**EXERCISE INSTRUCTIONS**
Each record must be printed again exactly as given.
*** DATA EXCERPTS Section Begins ***
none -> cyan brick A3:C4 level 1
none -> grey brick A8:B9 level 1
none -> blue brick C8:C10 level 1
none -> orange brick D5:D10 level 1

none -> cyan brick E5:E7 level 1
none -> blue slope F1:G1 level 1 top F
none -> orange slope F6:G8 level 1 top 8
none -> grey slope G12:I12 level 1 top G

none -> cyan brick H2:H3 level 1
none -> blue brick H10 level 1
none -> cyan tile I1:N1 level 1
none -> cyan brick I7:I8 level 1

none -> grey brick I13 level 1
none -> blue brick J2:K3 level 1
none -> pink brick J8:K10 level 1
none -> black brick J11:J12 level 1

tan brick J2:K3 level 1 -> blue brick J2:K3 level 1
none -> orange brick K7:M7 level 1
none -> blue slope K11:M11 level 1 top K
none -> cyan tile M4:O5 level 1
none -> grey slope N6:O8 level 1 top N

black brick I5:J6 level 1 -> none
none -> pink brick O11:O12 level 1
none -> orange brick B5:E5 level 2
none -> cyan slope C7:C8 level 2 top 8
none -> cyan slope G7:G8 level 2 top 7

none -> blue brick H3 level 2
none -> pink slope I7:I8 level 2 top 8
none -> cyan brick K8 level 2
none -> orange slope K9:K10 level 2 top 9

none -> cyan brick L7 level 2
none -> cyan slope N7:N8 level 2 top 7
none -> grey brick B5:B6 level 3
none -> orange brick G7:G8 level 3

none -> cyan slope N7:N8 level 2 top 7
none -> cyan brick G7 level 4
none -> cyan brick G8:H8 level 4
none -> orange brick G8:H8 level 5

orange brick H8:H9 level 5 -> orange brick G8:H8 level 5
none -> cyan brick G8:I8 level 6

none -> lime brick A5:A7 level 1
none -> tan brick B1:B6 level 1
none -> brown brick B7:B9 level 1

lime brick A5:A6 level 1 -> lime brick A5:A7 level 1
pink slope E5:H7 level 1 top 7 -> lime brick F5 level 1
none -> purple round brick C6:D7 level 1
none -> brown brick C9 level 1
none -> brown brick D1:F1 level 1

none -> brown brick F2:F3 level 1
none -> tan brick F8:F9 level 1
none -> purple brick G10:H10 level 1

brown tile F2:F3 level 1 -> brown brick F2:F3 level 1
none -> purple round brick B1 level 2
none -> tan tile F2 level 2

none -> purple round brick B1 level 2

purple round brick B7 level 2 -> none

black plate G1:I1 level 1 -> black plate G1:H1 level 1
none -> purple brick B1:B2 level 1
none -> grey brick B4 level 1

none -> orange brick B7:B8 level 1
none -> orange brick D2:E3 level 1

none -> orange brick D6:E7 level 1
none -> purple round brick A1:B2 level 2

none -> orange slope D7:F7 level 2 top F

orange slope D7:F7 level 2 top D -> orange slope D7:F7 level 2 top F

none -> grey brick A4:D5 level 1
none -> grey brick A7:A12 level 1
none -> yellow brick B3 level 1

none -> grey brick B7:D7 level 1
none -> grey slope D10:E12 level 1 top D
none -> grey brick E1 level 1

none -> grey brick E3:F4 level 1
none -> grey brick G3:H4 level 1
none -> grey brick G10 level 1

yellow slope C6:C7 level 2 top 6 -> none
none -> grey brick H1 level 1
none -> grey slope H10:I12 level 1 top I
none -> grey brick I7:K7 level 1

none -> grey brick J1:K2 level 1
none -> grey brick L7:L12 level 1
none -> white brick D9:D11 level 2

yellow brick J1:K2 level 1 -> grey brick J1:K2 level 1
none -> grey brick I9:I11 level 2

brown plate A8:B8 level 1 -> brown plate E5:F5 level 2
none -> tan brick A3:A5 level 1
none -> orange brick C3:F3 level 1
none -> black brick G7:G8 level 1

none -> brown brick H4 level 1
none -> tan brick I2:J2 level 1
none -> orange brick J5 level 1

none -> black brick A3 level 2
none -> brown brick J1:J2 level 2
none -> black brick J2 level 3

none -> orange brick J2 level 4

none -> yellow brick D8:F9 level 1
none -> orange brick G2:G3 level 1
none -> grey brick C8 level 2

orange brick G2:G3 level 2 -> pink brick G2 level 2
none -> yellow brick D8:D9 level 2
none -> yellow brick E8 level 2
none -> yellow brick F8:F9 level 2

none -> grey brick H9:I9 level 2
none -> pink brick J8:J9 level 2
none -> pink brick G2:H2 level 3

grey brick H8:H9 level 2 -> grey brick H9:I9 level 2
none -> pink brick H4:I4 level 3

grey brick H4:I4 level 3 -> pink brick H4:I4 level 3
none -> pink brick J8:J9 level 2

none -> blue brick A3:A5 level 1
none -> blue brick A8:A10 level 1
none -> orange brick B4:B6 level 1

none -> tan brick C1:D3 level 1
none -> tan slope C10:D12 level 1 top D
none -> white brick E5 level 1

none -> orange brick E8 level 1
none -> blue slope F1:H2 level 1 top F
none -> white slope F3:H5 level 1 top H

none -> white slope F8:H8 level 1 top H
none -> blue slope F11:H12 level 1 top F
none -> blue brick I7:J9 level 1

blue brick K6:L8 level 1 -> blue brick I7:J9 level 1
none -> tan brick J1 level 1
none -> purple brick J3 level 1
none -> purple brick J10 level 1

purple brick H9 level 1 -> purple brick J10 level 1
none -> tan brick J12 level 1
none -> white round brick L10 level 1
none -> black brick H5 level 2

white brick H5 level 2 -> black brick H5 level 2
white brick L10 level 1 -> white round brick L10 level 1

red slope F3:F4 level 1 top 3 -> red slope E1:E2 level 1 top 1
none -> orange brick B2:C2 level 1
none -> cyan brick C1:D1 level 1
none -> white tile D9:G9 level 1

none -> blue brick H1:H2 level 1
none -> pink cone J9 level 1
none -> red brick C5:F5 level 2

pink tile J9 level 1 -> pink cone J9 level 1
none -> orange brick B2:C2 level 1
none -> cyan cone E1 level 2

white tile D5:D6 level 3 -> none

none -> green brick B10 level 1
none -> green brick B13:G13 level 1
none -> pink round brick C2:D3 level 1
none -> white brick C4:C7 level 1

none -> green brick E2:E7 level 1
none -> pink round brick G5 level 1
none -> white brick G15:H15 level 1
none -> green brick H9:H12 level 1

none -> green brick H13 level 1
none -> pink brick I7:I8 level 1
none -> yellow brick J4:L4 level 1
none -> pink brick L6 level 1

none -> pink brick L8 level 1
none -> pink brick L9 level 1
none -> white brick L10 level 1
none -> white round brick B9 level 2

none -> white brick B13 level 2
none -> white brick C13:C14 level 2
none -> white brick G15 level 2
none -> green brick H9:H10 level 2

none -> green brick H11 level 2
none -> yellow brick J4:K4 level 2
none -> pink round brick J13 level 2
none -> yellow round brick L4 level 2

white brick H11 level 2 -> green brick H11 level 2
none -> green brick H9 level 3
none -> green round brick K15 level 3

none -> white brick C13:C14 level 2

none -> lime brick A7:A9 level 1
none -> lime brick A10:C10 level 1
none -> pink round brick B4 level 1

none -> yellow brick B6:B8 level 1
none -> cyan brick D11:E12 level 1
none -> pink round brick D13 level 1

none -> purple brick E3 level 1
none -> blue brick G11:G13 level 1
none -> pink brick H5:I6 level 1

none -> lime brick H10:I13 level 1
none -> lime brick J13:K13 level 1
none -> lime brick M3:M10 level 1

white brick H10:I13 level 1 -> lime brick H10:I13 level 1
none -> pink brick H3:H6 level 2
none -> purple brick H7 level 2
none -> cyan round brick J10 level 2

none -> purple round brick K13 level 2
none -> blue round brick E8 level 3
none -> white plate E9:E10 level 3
*** DATA EXCERPTS Section Ends ***
**EXERCISE OUTPUT**
none -> cyan brick A3:C4 level 1
none -> grey brick A8:B9 level 1
none -> blue brick C8:C10 level 1
none -> orange brick D5:D10 level 1

none -> cyan brick E5:E7 level 1
none -> blue slope F1:G1 level 1 top F
none -> orange slope F6:G8 level 1 top 8
none -> grey slope G12:I12 level 1 top G

none -> cyan brick H2:H3 level 1
none -> blue brick H10 level 1
none -> cyan tile I1:N1 level 1
none -> cyan brick I7:I8 level 1

none -> grey brick I13 level 1
none -> blue brick J2:K3 level 1
none -> pink brick J8:K10 level 1
none -> black brick J11:J12 level 1

tan brick J2:K3 level 1 -> blue brick J2:K3 level 1
none -> orange brick K7:M7 level 1
none -> blue slope K11:M11 level 1 top K
none -> cyan tile M4:O5 level 1
none -> grey slope N6:O8 level 1 top N

black brick I5:J6 level 1 -> none
none -> pink brick O11:O12 level 1
none -> orange brick B5:E5 level 2
none -> cyan slope C7:C8 level 2 top 8
none -> cyan slope G7:G8 level 2 top 7

none -> blue brick H3 level 2
none -> pink slope I7:I8 level 2 top 8
none -> cyan brick K8 level 2
none -> orange slope K9:K10 level 2 top 9

none -> cyan brick L7 level 2
none -> cyan slope N7:N8 level 2 top 7
none -> grey brick B5:B6 level 3
none -> orange brick G7:G8 level 3

none -> cyan slope N7:N8 level 2 top 7
none -> cyan brick G7 level 4
none -> cyan brick G8:H8 level 4
none -> orange brick G8:H8 level 5

orange brick H8:H9 level 5 -> orange brick G8:H8 level 5
none -> cyan brick G8:I8 level 6

none -> lime brick A5:A7 level 1
none -> tan brick B1:B6 level 1
none -> brown brick B7:B9 level 1

lime brick A5:A6 level 1 -> lime brick A5:A7 level 1
pink slope E5:H7 level 1 top 7 -> lime brick F5 level 1
none -> purple round brick C6:D7 level 1
none -> brown brick C9 level 1
none -> brown brick D1:F1 level 1

none -> brown brick F2:F3 level 1
none -> tan brick F8:F9 level 1
none -> purple brick G10:H10 level 1

brown tile F2:F3 level 1 -> brown brick F2:F3 level 1
none -> purple round brick B1 level 2
none -> tan tile F2 level 2

none -> purple round brick B1 level 2

purple round brick B7 level 2 -> none

black plate G1:I1 level 1 -> black plate G1:H1 level 1
none -> purple brick B1:B2 level 1
none -> grey brick B4 level 1

none -> orange brick B7:B8 level 1
none -> orange brick D2:E3 level 1

none -> orange brick D6:E7 level 1
none -> purple round brick A1:B2 level 2

none -> orange slope D7:F7 level 2 top F

orange slope D7:F7 level 2 top D -> orange slope D7:F7 level 2 top F

none -> grey brick A4:D5 level 1
none -> grey brick A7:A12 level 1
none -> yellow brick B3 level 1

none -> grey brick B7:D7 level 1
none -> grey slope D10:E12 level 1 top D
none -> grey brick E1 level 1

none -> grey brick E3:F4 level 1
none -> grey brick G3:H4 level 1
none -> grey brick G10 level 1

yellow slope C6:C7 level 2 top 6 -> none
none -> grey brick H1 level 1
none -> grey slope H10:I12 level 1 top I
none -> grey brick I7:K7 level 1

none -> grey brick J1:K2 level 1
none -> grey brick L7:L12 level 1
none -> white brick D9:D11 level 2

yellow brick J1:K2 level 1 -> grey brick J1:K2 level 1
none -> grey brick I9:I11 level 2

brown plate A8:B8 level 1 -> brown plate E5:F5 level 2
none -> tan brick A3:A5 level 1
none -> orange brick C3:F3 level 1
none -> black brick G7:G8 level 1

none -> brown brick H4 level 1
none -> tan brick I2:J2 level 1
none -> orange brick J5 level 1

none -> black brick A3 level 2
none -> brown brick J1:J2 level 2
none -> black brick J2 level 3

none -> orange brick J2 level 4

none -> yellow brick D8:F9 level 1
none -> orange brick G2:G3 level 1
none -> grey brick C8 level 2

orange brick G2:G3 level 2 -> pink brick G2 level 2
none -> yellow brick D8:D9 level 2
none -> yellow brick E8 level 2
none -> yellow brick F8:F9 level 2

none -> grey brick H9:I9 level 2
none -> pink brick J8:J9 level 2
none -> pink brick G2:H2 level 3

grey brick H8:H9 level 2 -> grey brick H9:I9 level 2
none -> pink brick H4:I4 level 3

grey brick H4:I4 level 3 -> pink brick H4:I4 level 3
none -> pink brick J8:J9 level 2

none -> blue brick A3:A5 level 1
none -> blue brick A8:A10 level 1
none -> orange brick B4:B6 level 1

none -> tan brick C1:D3 level 1
none -> tan slope C10:D12 level 1 top D
none -> white brick E5 level 1

none -> orange brick E8 level 1
none -> blue slope F1:H2 level 1 top F
none -> white slope F3:H5 level 1 top H

none -> white slope F8:H8 level 1 top H
none -> blue slope F11:H12 level 1 top F
none -> blue brick I7:J9 level 1

blue brick K6:L8 level 1 -> blue brick I7:J9 level 1
none -> tan brick J1 level 1
none -> purple brick J3 level 1
none -> purple brick J10 level 1

purple brick H9 level 1 -> purple brick J10 level 1
none -> tan brick J12 level 1
none -> white round brick L10 level 1
none -> black brick H5 level 2

white brick H5 level 2 -> black brick H5 level 2
white brick L10 level 1 -> white round brick L10 level 1

red slope F3:F4 level 1 top 3 -> red slope E1:E2 level 1 top 1
none -> orange brick B2:C2 level 1
none -> cyan brick C1:D1 level 1
none -> white tile D9:G9 level 1

none -> blue brick H1:H2 level 1
none -> pink cone J9 level 1
none -> red brick C5:F5 level 2

pink tile J9 level 1 -> pink cone J9 level 1
none -> orange brick B2:C2 level 1
none -> cyan cone E1 level 2

white tile D5:D6 level 3 -> none

none -> green brick B10 level 1
none -> green brick B13:G13 level 1
none -> pink round brick C2:D3 level 1
none -> white brick C4:C7 level 1

none -> green brick E2:E7 level 1
none -> pink round brick G5 level 1
none -> white brick G15:H15 level 1
none -> green brick H9:H12 level 1

none -> green brick H13 level 1
none -> pink brick I7:I8 level 1
none -> yellow brick J4:L4 level 1
none -> pink brick L6 level 1

none -> pink brick L8 level 1
none -> pink brick L9 level 1
none -> white brick L10 level 1
none -> white round brick B9 level 2

none -> white brick B13 level 2
none -> white brick C13:C14 level 2
none -> white brick G15 level 2
none -> green brick H9:H10 level 2

none -> green brick H11 level 2
none -> yellow brick J4:K4 level 2
none -> pink round brick J13 level 2
none -> yellow round brick L4 level 2

white brick H11 level 2 -> green brick H11 level 2
none -> green brick H9 level 3
none -> green round brick K15 level 3

none -> white brick C13:C14 level 2

none -> lime brick A7:A9 level 1
none -> lime brick A10:C10 level 1
none -> pink round brick B4 level 1

none -> yellow brick B6:B8 level 1
none -> cyan brick D11:E12 level 1
none -> pink round brick D13 level 1

none -> purple brick E3 level 1
none -> blue brick G11:G13 level 1
none -> pink brick H5:I6 level 1

none -> lime brick H10:I13 level 1
none -> lime brick J13:K13 level 1
none -> lime brick M3:M10 level 1

white brick H10:I13 level 1 -> lime brick H10:I13 level 1
none -> pink brick H3:H6 level 2
none -> purple brick H7 level 2
none -> cyan round brick J10 level 2

none -> purple round brick K13 level 2
none -> blue round brick E8 level 3
none -> white plate E9:E10 level 3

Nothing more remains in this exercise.